[[ GIVEN DATA open ]]

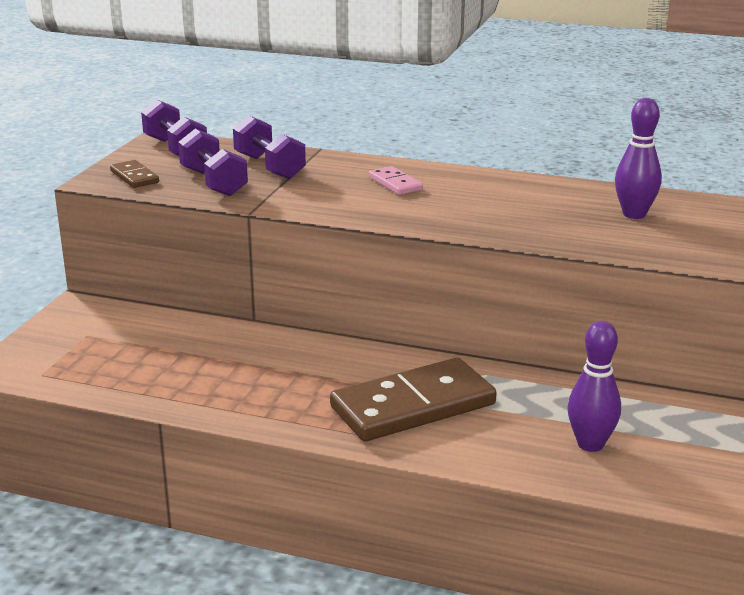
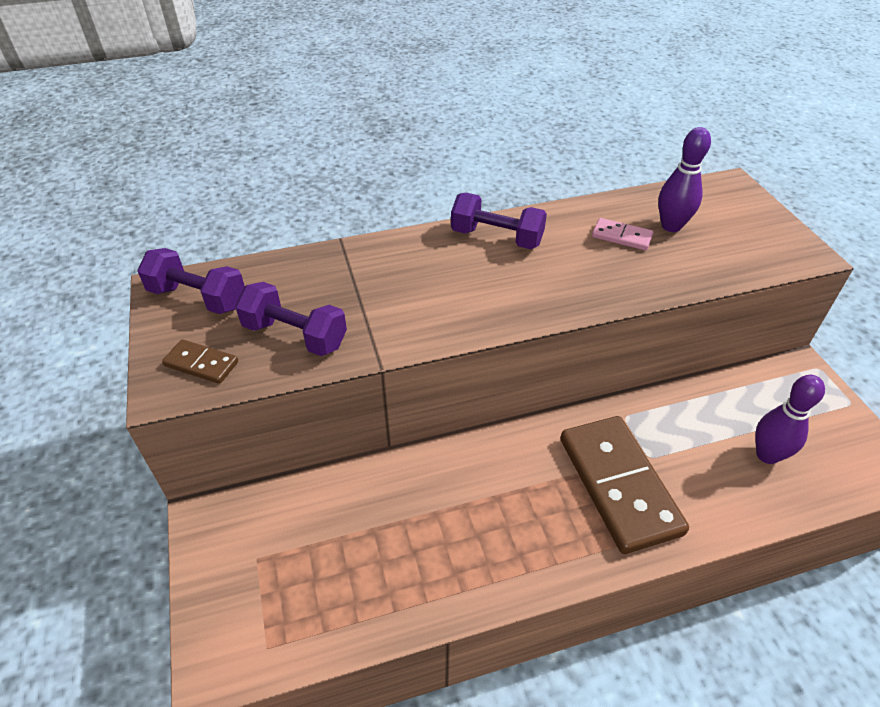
camera: 35 degrees left, 20 degrees up
(269, 167) = (323, 287): purple dumbbell -> purple dumbbell (496, 238)
(395, 183) = (460, 263): pink domino -> pink domino (621, 236)
(413, 406) = (618, 485): brown domino -> brown domino turned 45 degrees counterclockwise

[[ GIVEN DATA closed ]]

— PROBLEM STATEMENT —
Once the images are set aside, retype all of the material above exactly.

— SOLVED EXERCISE —
camera: 35 degrees left, 20 degrees up
(269, 167) = (323, 287): purple dumbbell -> purple dumbbell (496, 238)
(395, 183) = (460, 263): pink domino -> pink domino (621, 236)
(413, 406) = (618, 485): brown domino -> brown domino turned 45 degrees counterclockwise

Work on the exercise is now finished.